» Problem
Please write out exactly the line containing "black triangle: moved" below and every line after it, through the last one, but leave out any pictures.

» Excerpted records
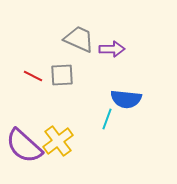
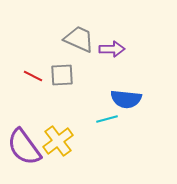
cyan line: rotated 55 degrees clockwise
purple semicircle: moved 1 px down; rotated 12 degrees clockwise
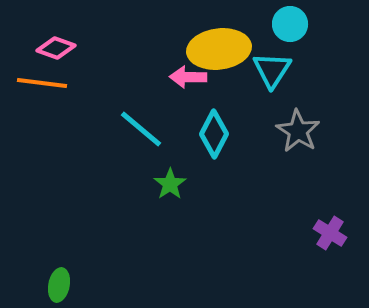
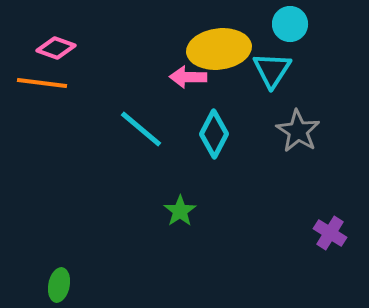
green star: moved 10 px right, 27 px down
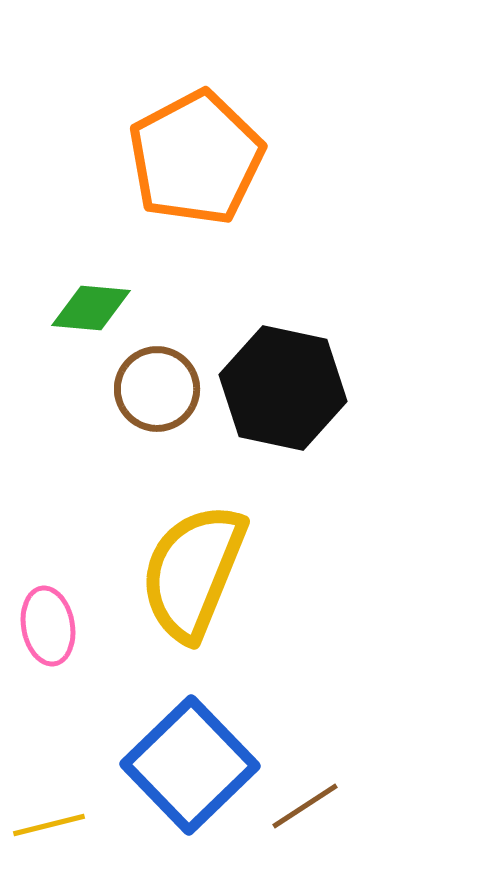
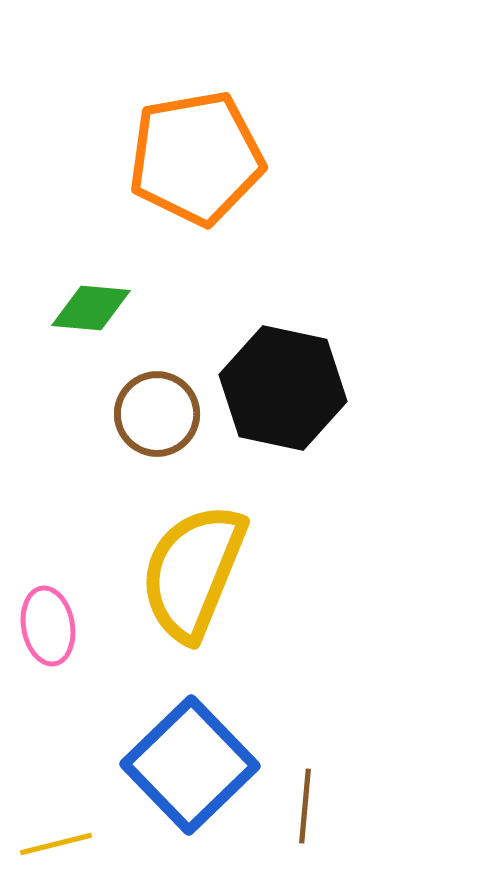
orange pentagon: rotated 18 degrees clockwise
brown circle: moved 25 px down
brown line: rotated 52 degrees counterclockwise
yellow line: moved 7 px right, 19 px down
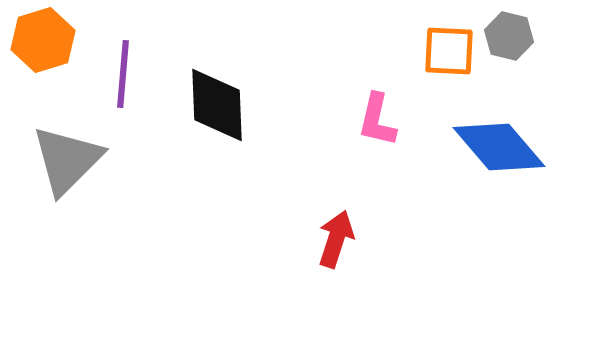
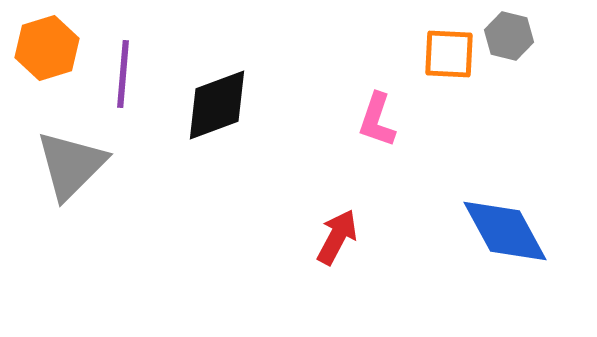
orange hexagon: moved 4 px right, 8 px down
orange square: moved 3 px down
black diamond: rotated 72 degrees clockwise
pink L-shape: rotated 6 degrees clockwise
blue diamond: moved 6 px right, 84 px down; rotated 12 degrees clockwise
gray triangle: moved 4 px right, 5 px down
red arrow: moved 1 px right, 2 px up; rotated 10 degrees clockwise
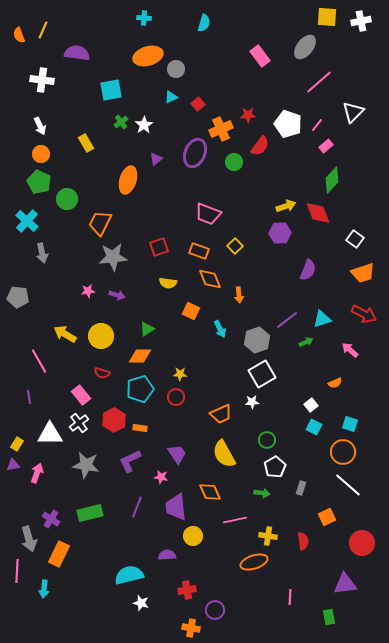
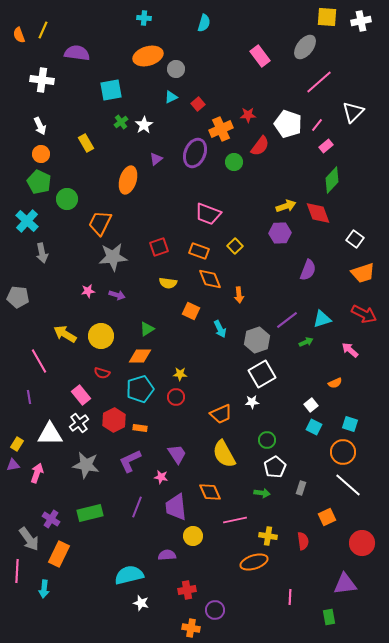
gray arrow at (29, 539): rotated 20 degrees counterclockwise
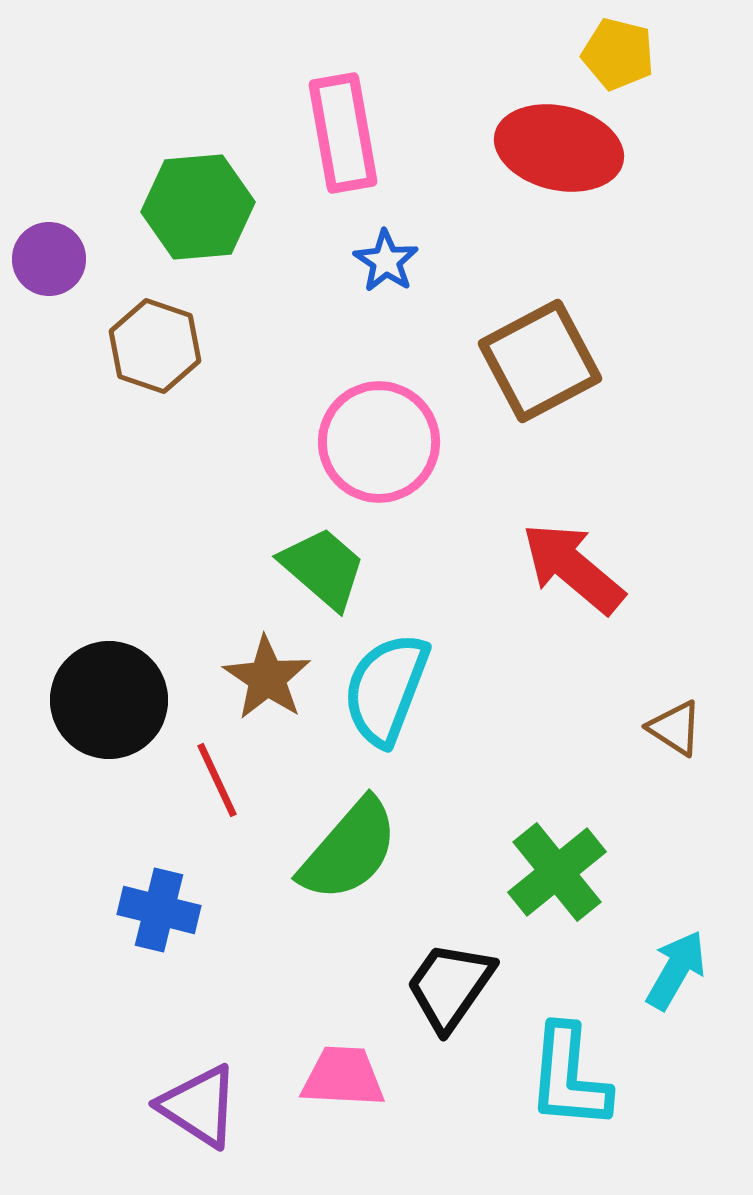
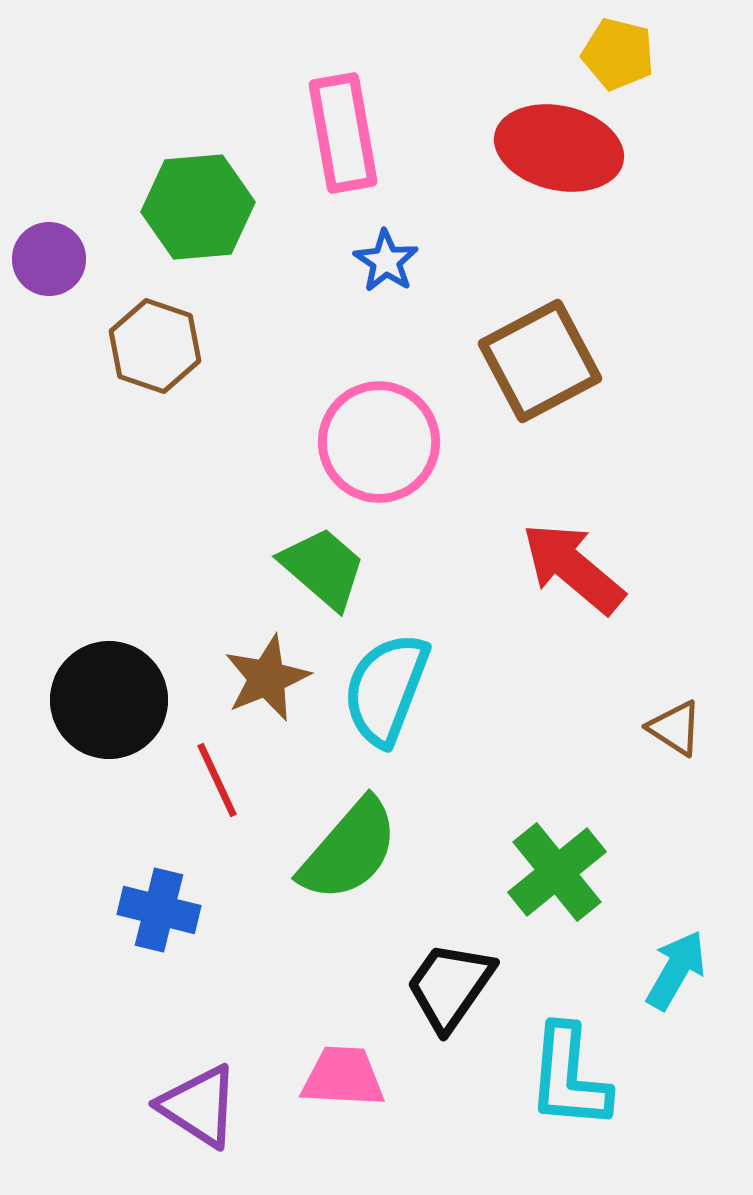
brown star: rotated 16 degrees clockwise
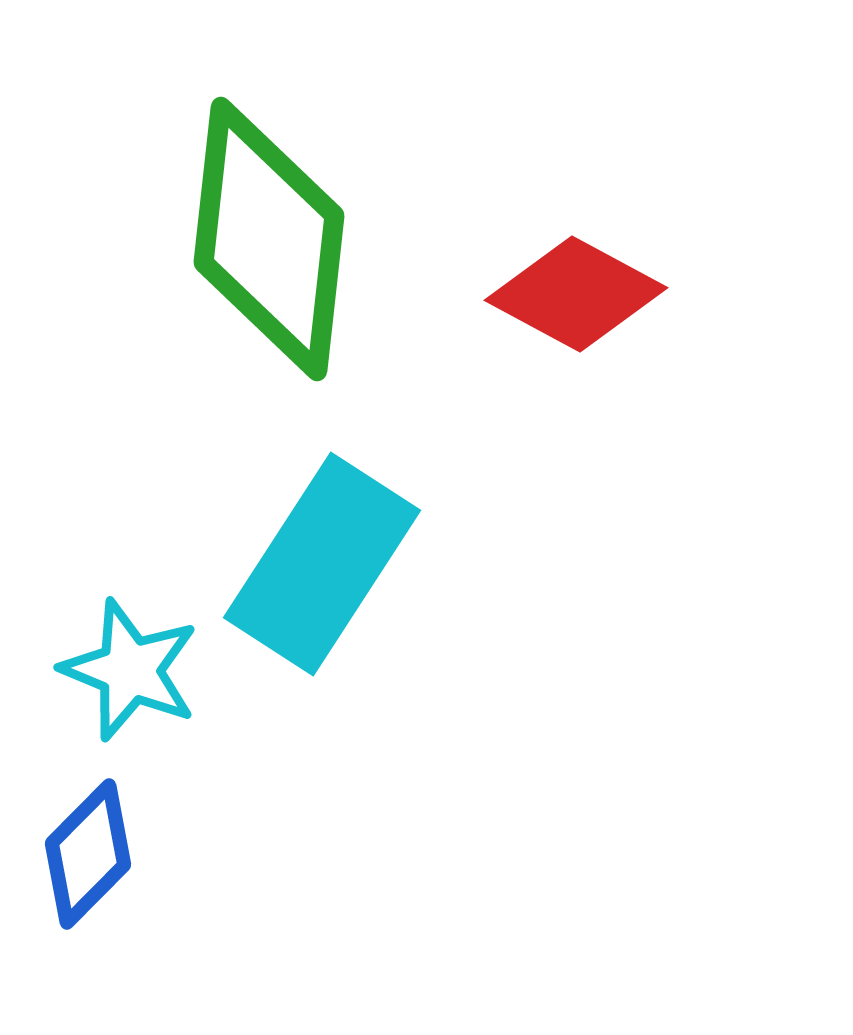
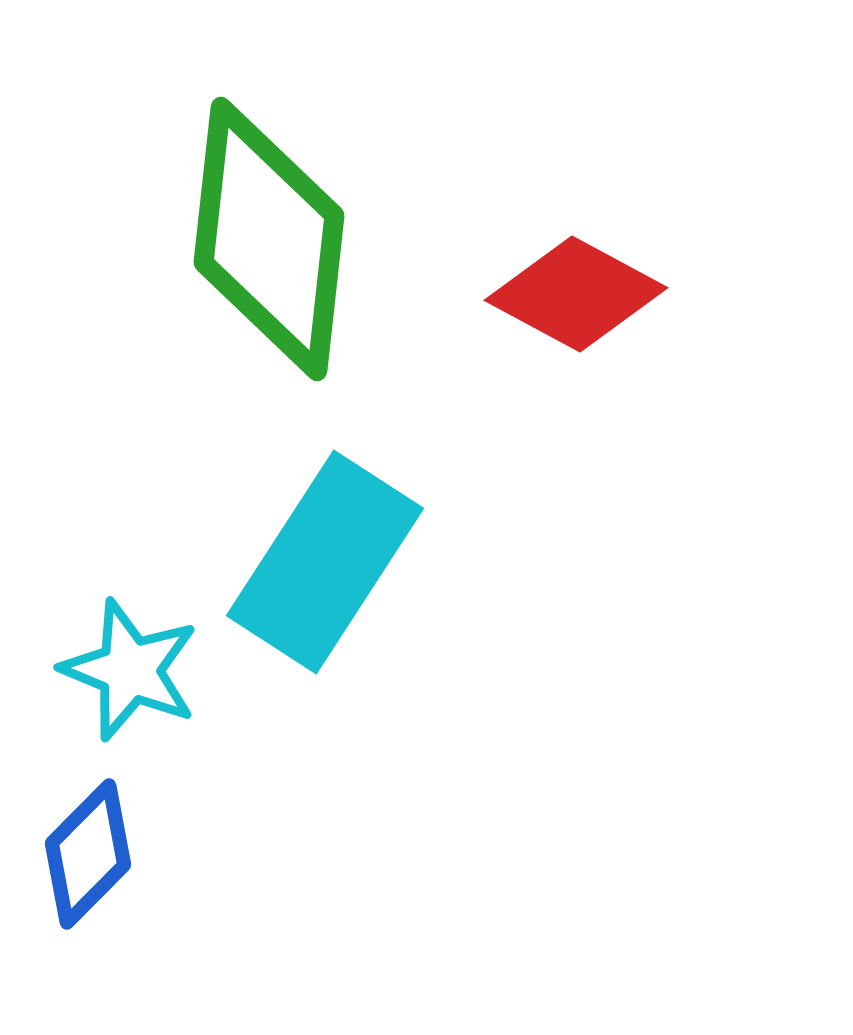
cyan rectangle: moved 3 px right, 2 px up
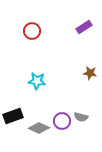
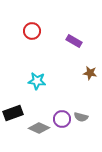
purple rectangle: moved 10 px left, 14 px down; rotated 63 degrees clockwise
black rectangle: moved 3 px up
purple circle: moved 2 px up
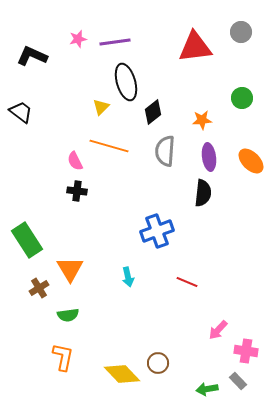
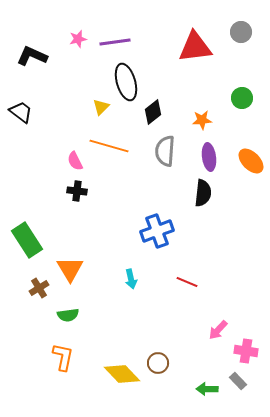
cyan arrow: moved 3 px right, 2 px down
green arrow: rotated 10 degrees clockwise
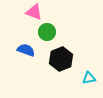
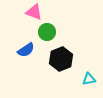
blue semicircle: rotated 126 degrees clockwise
cyan triangle: moved 1 px down
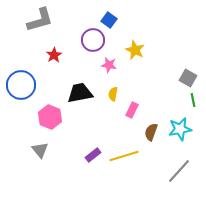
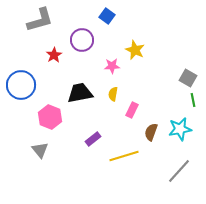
blue square: moved 2 px left, 4 px up
purple circle: moved 11 px left
pink star: moved 3 px right, 1 px down; rotated 14 degrees counterclockwise
purple rectangle: moved 16 px up
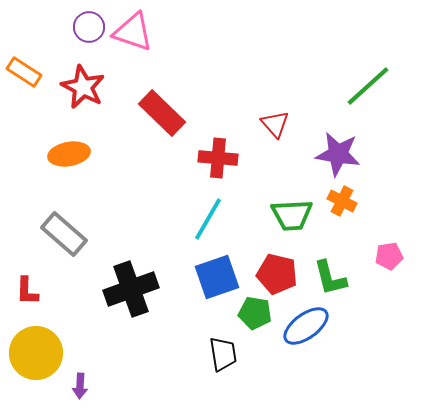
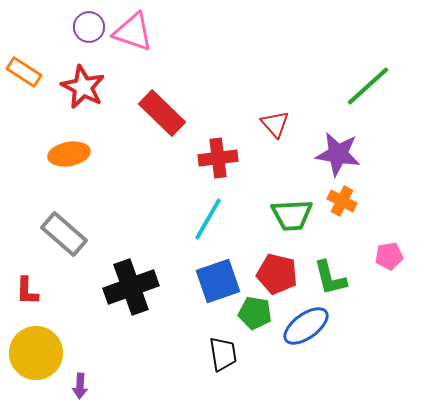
red cross: rotated 12 degrees counterclockwise
blue square: moved 1 px right, 4 px down
black cross: moved 2 px up
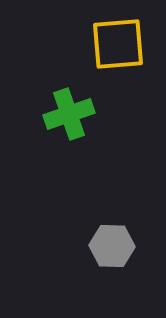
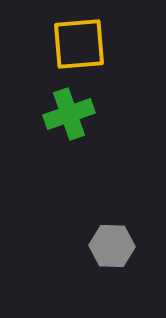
yellow square: moved 39 px left
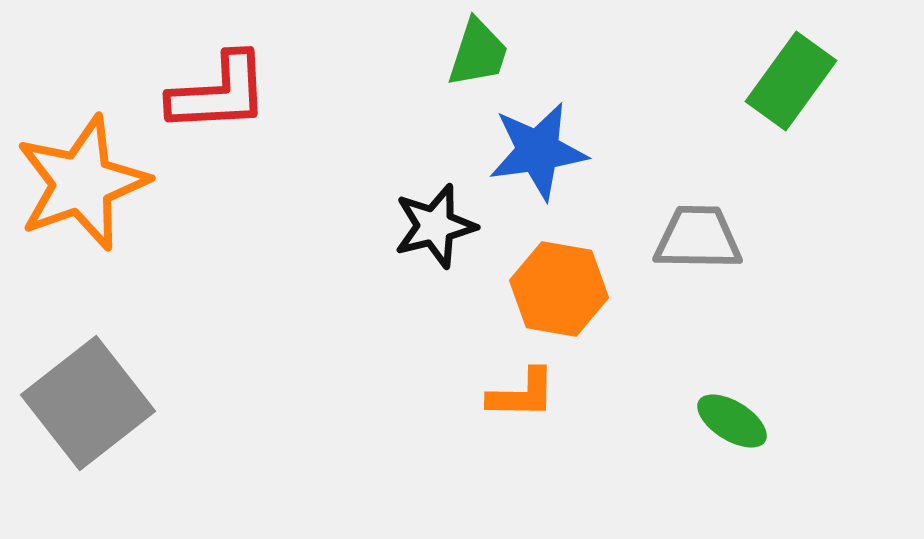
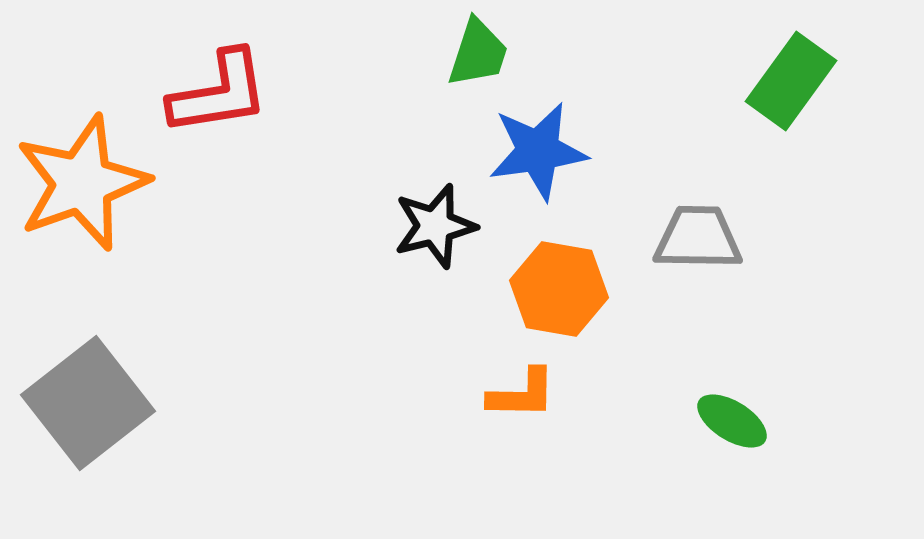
red L-shape: rotated 6 degrees counterclockwise
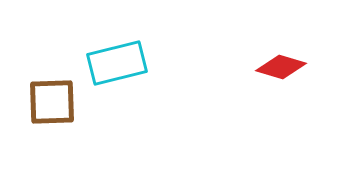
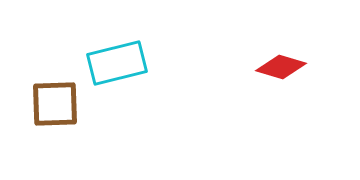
brown square: moved 3 px right, 2 px down
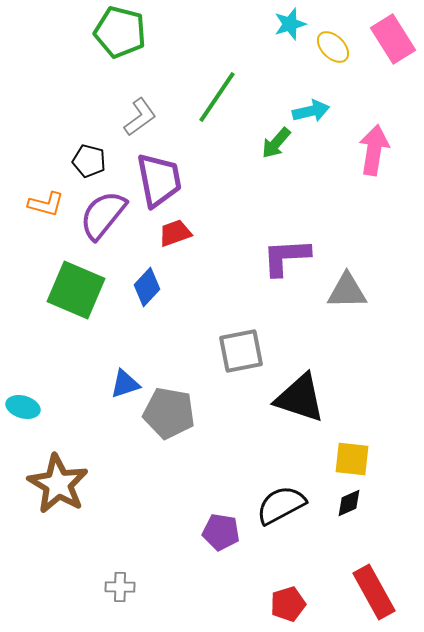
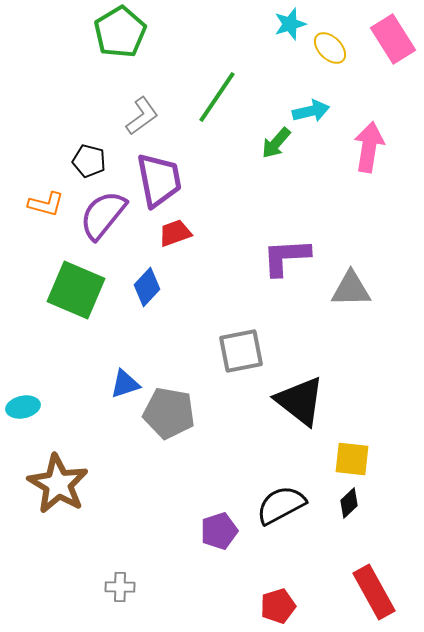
green pentagon: rotated 27 degrees clockwise
yellow ellipse: moved 3 px left, 1 px down
gray L-shape: moved 2 px right, 1 px up
pink arrow: moved 5 px left, 3 px up
gray triangle: moved 4 px right, 2 px up
black triangle: moved 3 px down; rotated 20 degrees clockwise
cyan ellipse: rotated 28 degrees counterclockwise
black diamond: rotated 20 degrees counterclockwise
purple pentagon: moved 2 px left, 1 px up; rotated 27 degrees counterclockwise
red pentagon: moved 10 px left, 2 px down
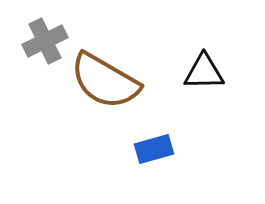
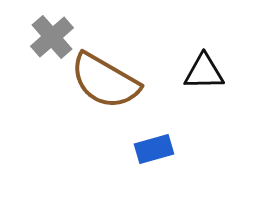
gray cross: moved 7 px right, 4 px up; rotated 15 degrees counterclockwise
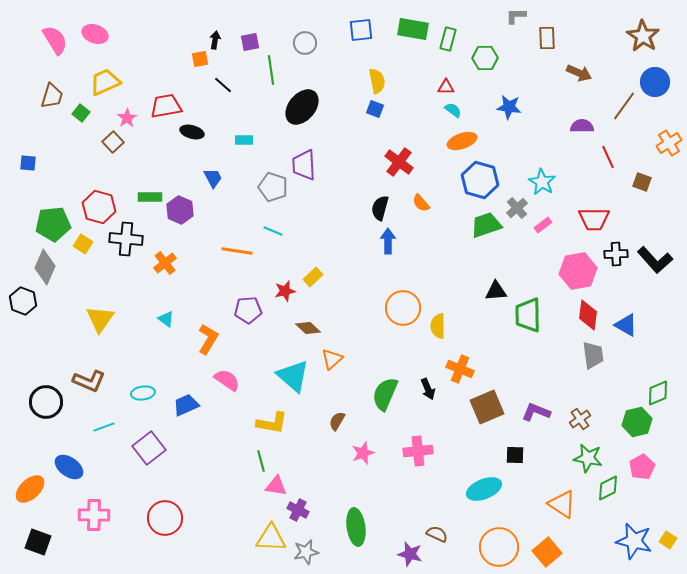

» Answer
black triangle: moved 3 px down; rotated 20 degrees clockwise
cyan ellipse: rotated 28 degrees counterclockwise
black diamond: rotated 20 degrees counterclockwise
purple pentagon: moved 2 px left, 1 px up; rotated 27 degrees counterclockwise
red pentagon: moved 10 px left, 2 px down
gray cross: moved 7 px right, 4 px up; rotated 15 degrees counterclockwise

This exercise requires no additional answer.